## Activity:
Make an exact copy of the data below, leaving out every picture.

Object state change records:
---
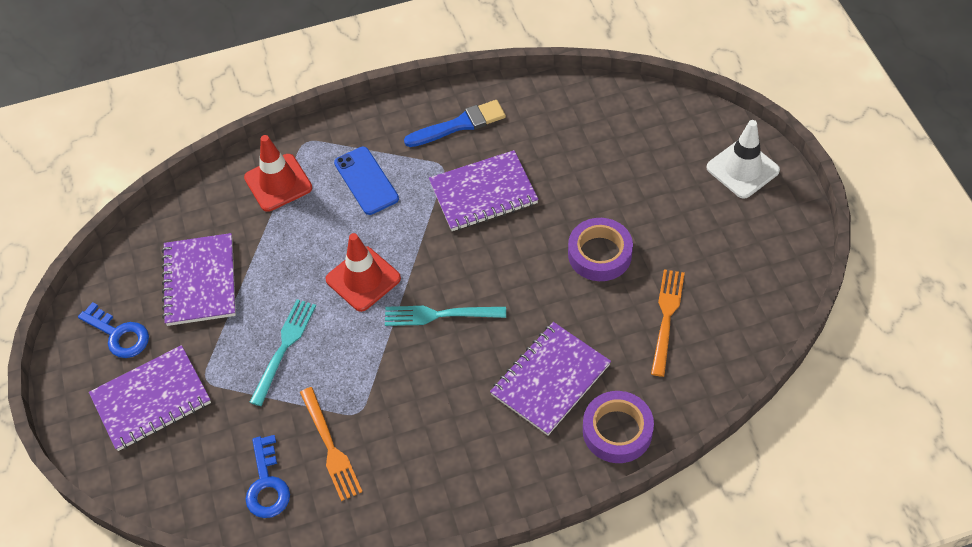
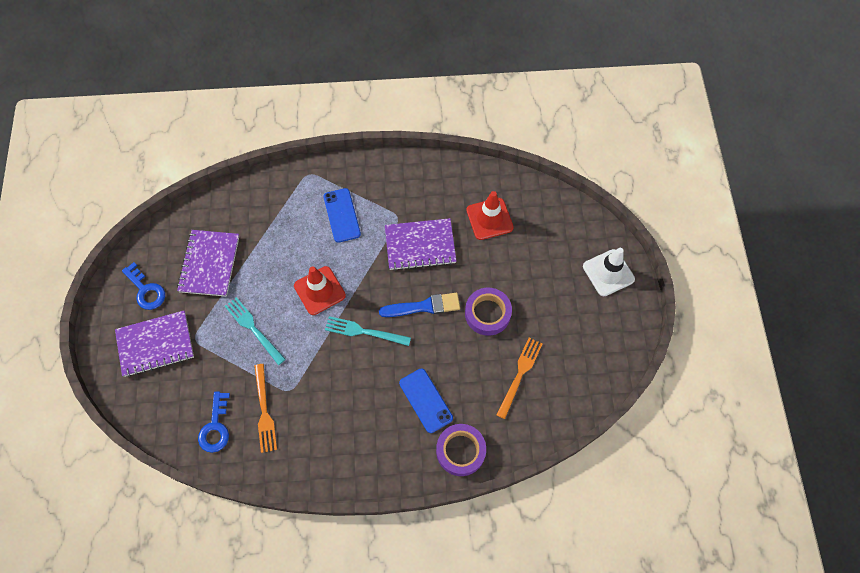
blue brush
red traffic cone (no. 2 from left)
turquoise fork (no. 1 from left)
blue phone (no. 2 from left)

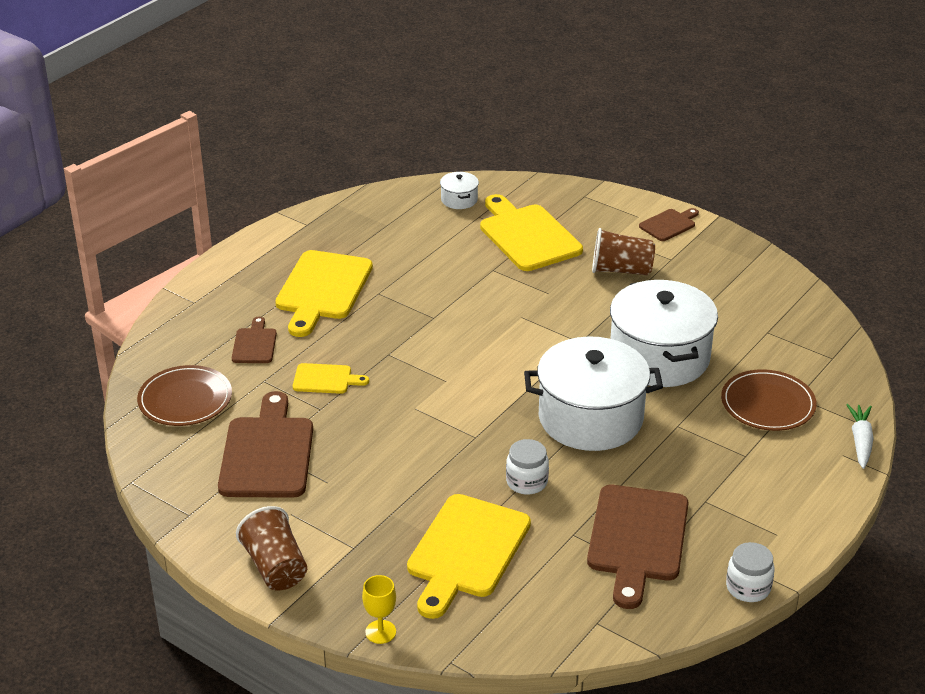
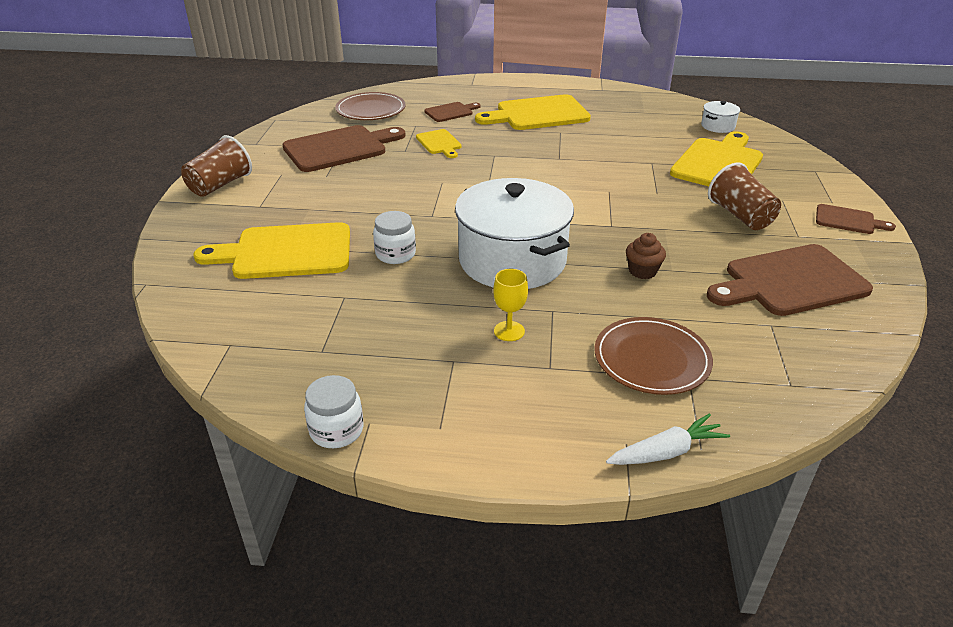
brown cupcake
brown cutting board (no. 3 from left)
yellow goblet

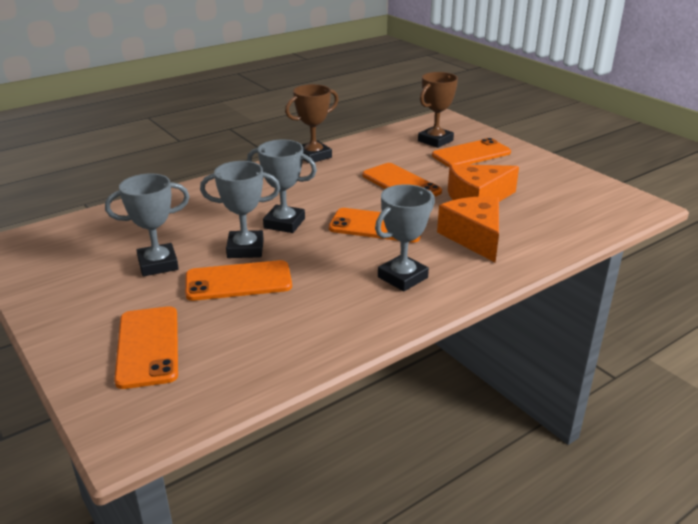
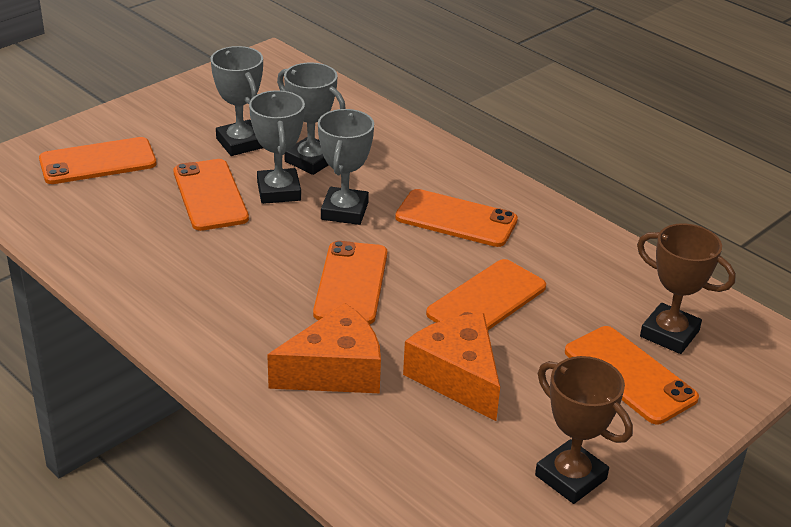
brown trophy (no. 1 from left)
grey trophy (no. 3 from left)
orange phone (no. 4 from left)

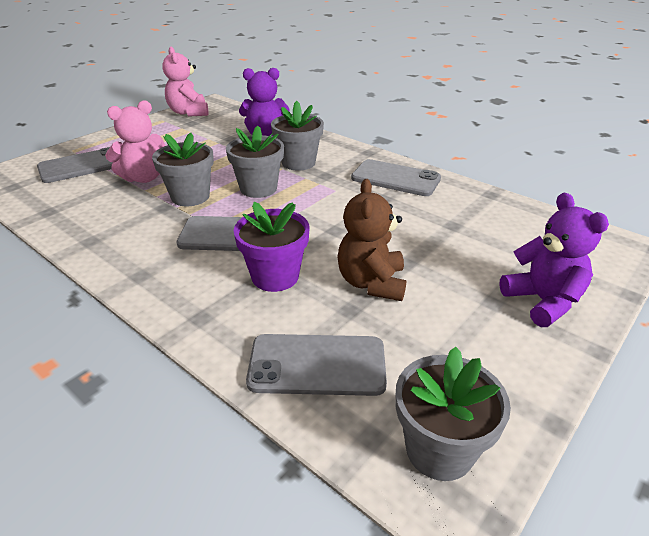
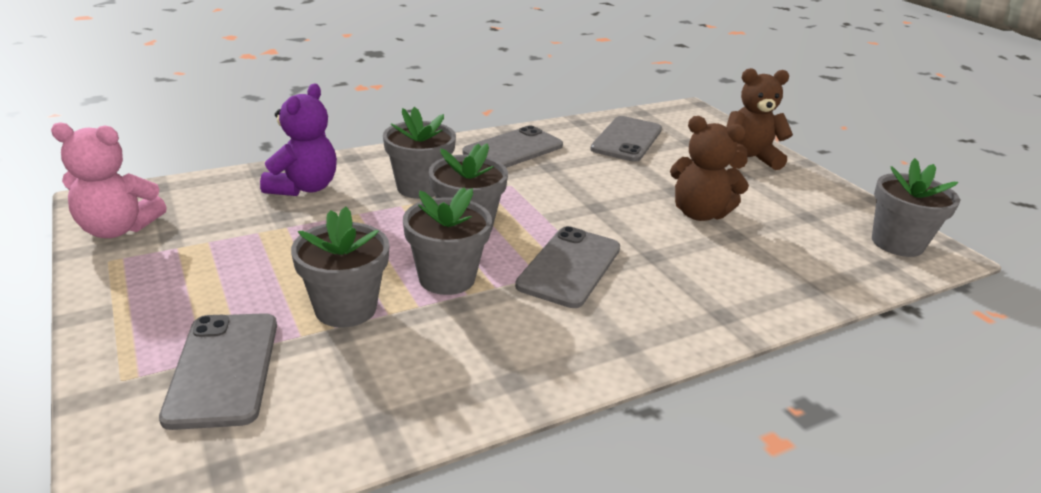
grey flower pot (no. 1 from left)
brown teddy bear (no. 2 from left)
purple flower pot
grey phone (no. 4 from left)

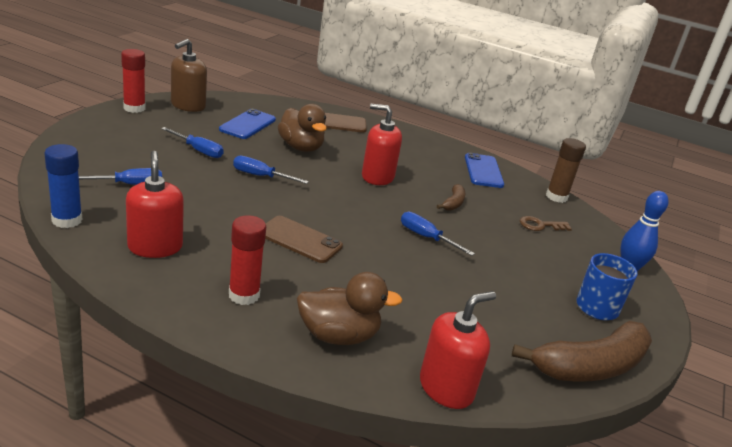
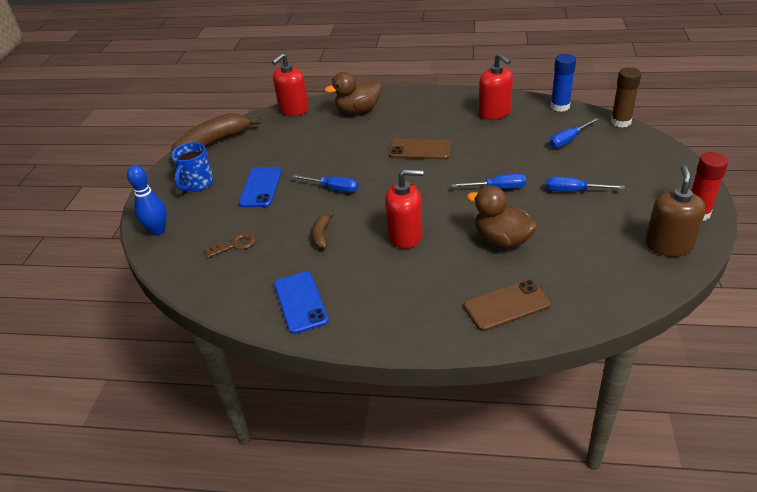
blue phone (no. 1 from left)
brown glue stick
red glue stick (no. 2 from left in the first image)

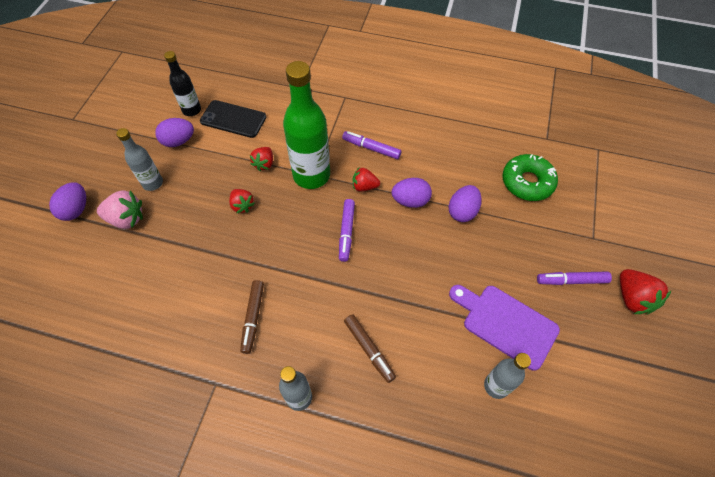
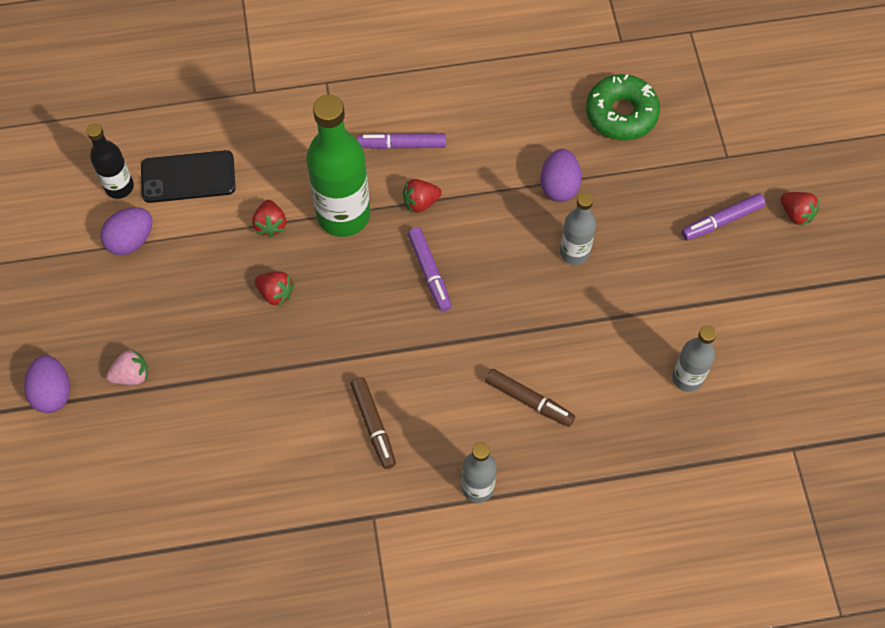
grey bottle (no. 2 from left)
purple egg (no. 3 from left in the first image)
pink strawberry
red strawberry (no. 4 from left)
purple cutting board

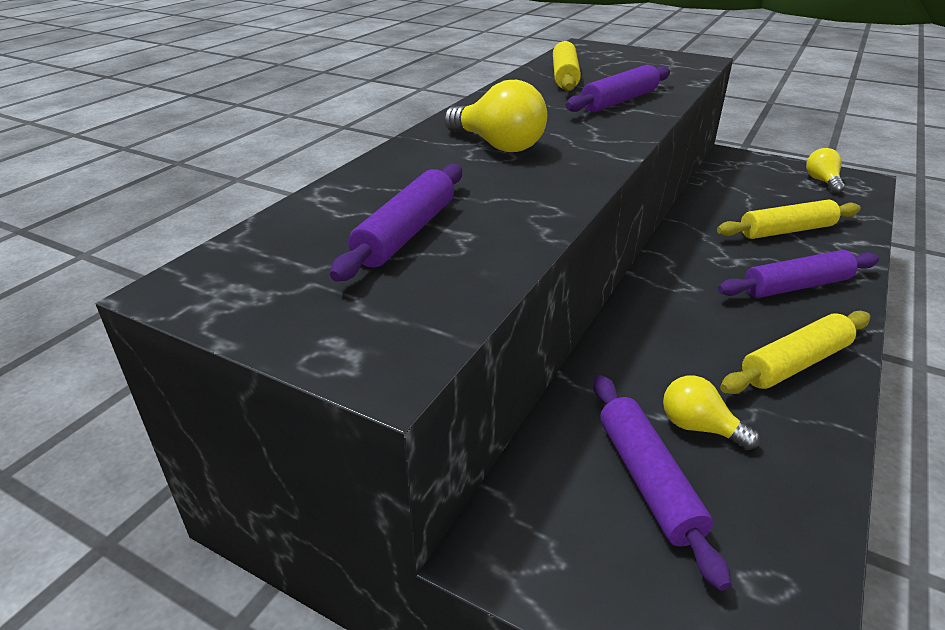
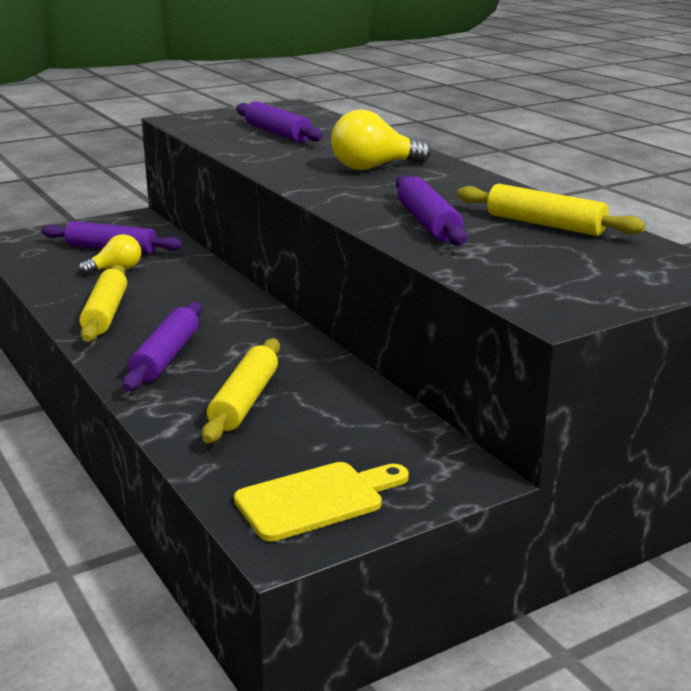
yellow cutting board

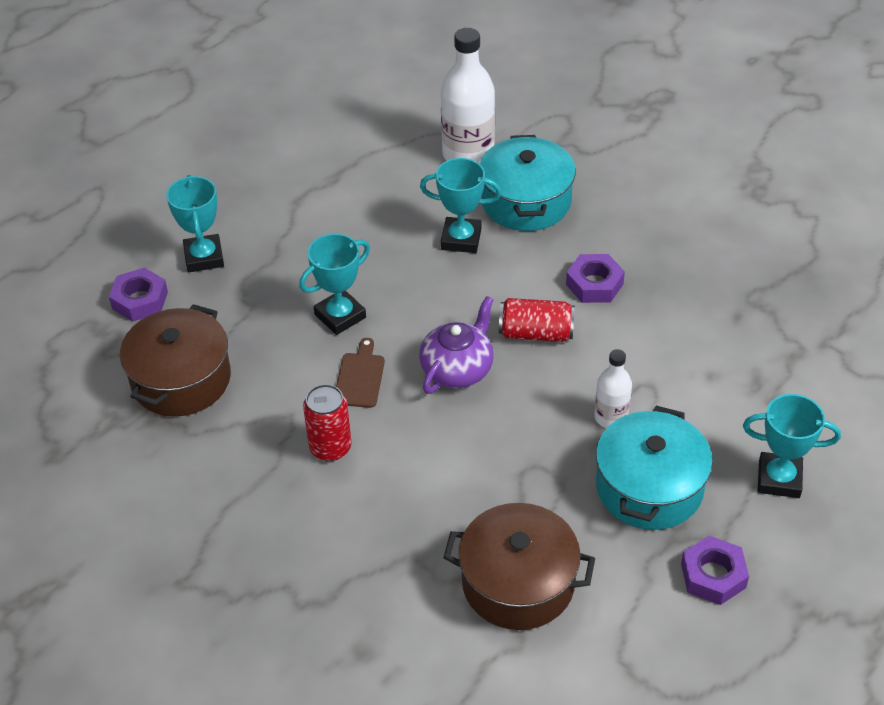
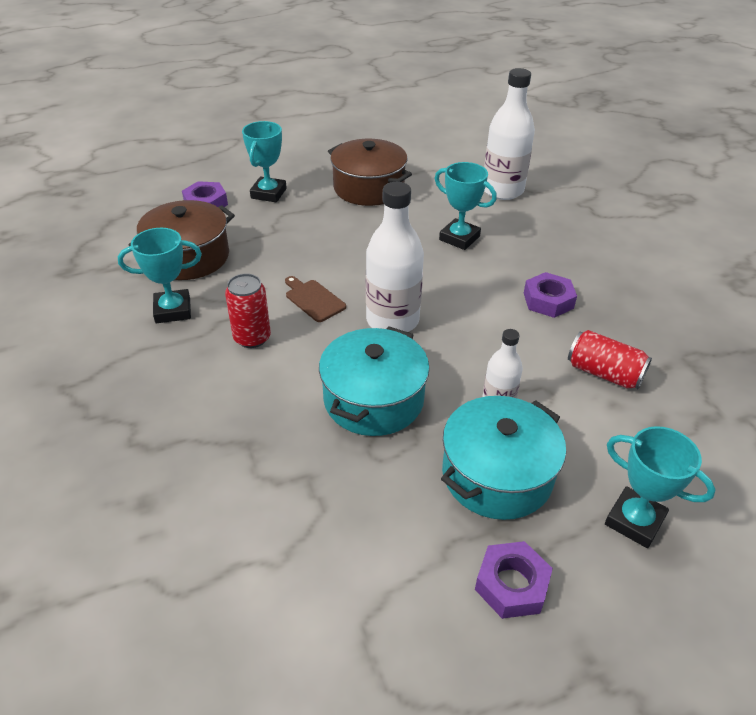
turquoise pot (no. 1 from left)
turquoise trophy (no. 1 from left)
white bottle (no. 1 from left)
red can (no. 2 from left)
brown cutting board
brown pot (no. 2 from left)

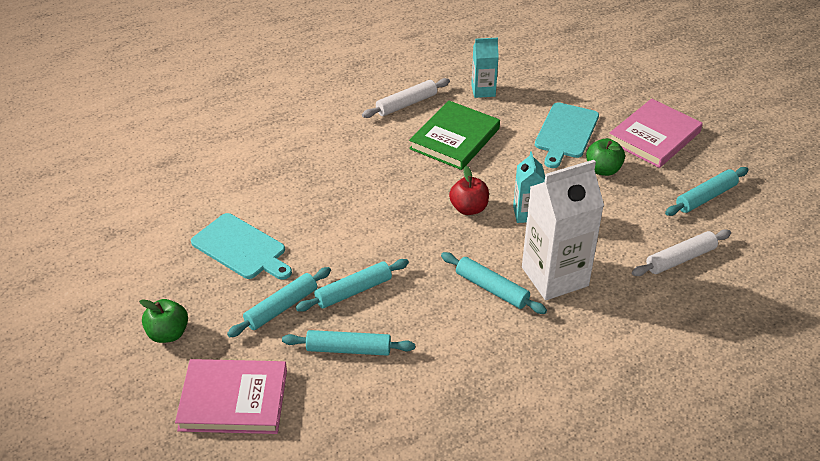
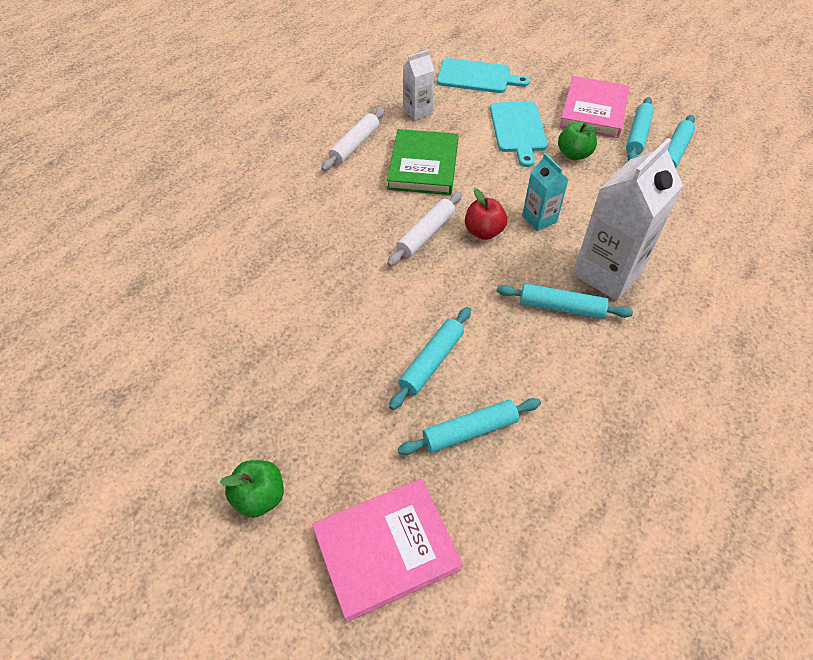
white carton (no. 1 from left)
turquoise cutting board (no. 1 from left)
white rolling pin (no. 2 from left)
turquoise rolling pin (no. 4 from left)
---
## Solved exercise:
blue brush
red traffic cone (no. 2 from left)
turquoise fork (no. 1 from left)
blue phone (no. 2 from left)

brown cupcake
brown cutting board (no. 3 from left)
yellow goblet

brown trophy (no. 1 from left)
grey trophy (no. 3 from left)
orange phone (no. 4 from left)

grey flower pot (no. 1 from left)
brown teddy bear (no. 2 from left)
purple flower pot
grey phone (no. 4 from left)

blue phone (no. 1 from left)
brown glue stick
red glue stick (no. 2 from left in the first image)

grey bottle (no. 2 from left)
purple egg (no. 3 from left in the first image)
pink strawberry
red strawberry (no. 4 from left)
purple cutting board

yellow cutting board

turquoise pot (no. 1 from left)
turquoise trophy (no. 1 from left)
white bottle (no. 1 from left)
red can (no. 2 from left)
brown cutting board
brown pot (no. 2 from left)

white carton (no. 1 from left)
turquoise cutting board (no. 1 from left)
white rolling pin (no. 2 from left)
turquoise rolling pin (no. 4 from left)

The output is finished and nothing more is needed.